__Description of the task__. Please transcribe the records precisely; pictures stay out of your copy.
#### Source information ####
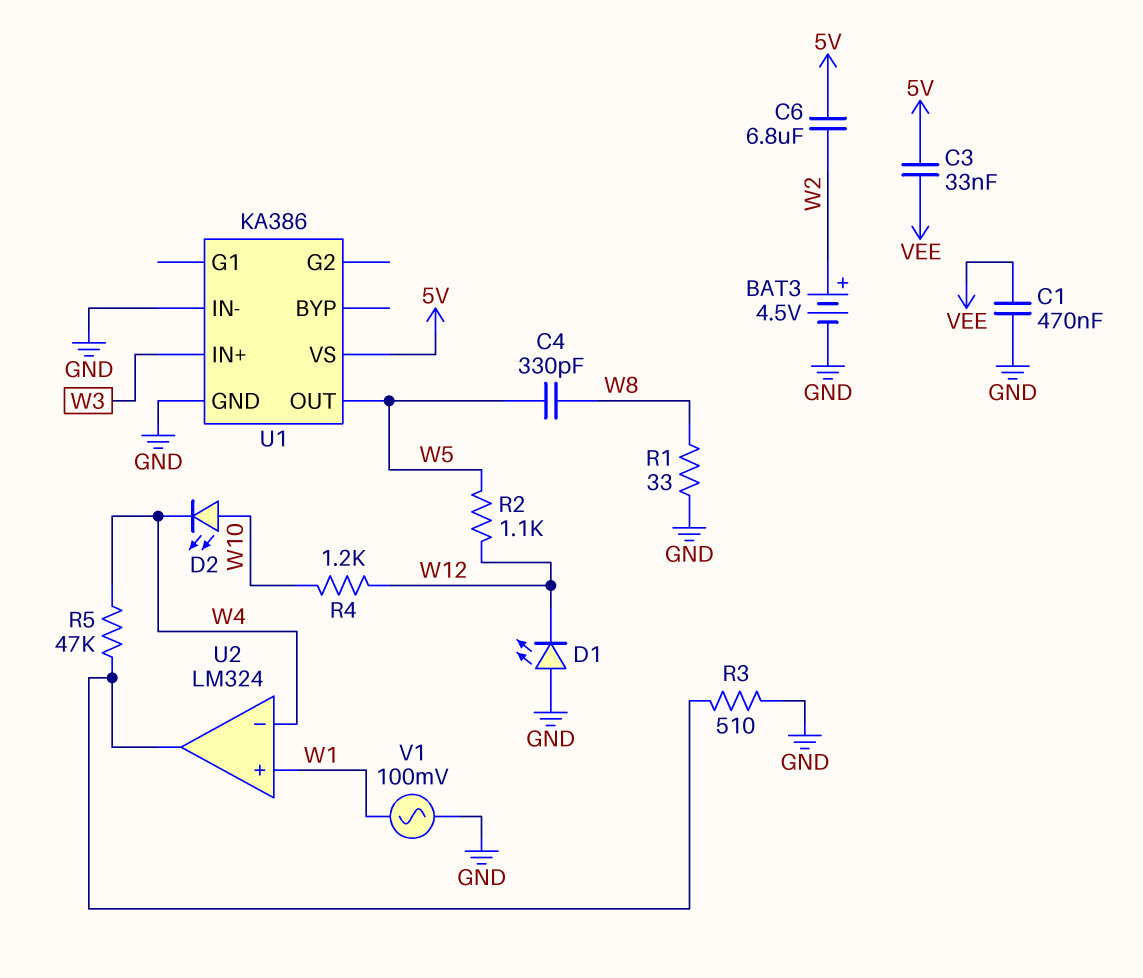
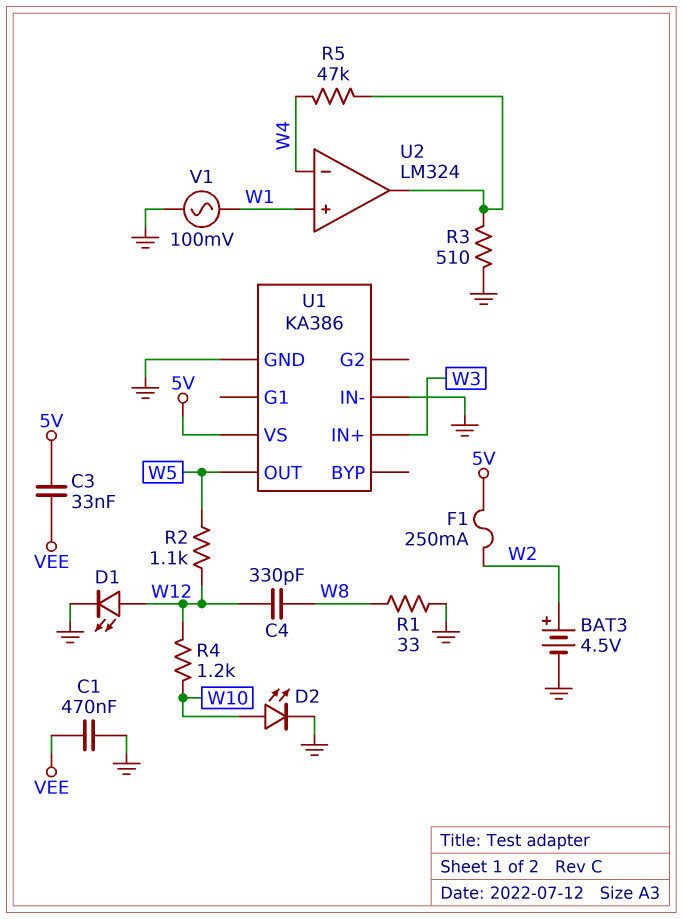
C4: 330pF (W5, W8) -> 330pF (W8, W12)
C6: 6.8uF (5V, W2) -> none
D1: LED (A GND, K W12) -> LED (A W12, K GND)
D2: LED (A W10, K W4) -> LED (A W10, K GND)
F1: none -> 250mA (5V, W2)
####
__Solution below__.
C4: 330pF (W5, W8) -> 330pF (W8, W12)
C6: 6.8uF (5V, W2) -> none
D1: LED (A GND, K W12) -> LED (A W12, K GND)
D2: LED (A W10, K W4) -> LED (A W10, K GND)
F1: none -> 250mA (5V, W2)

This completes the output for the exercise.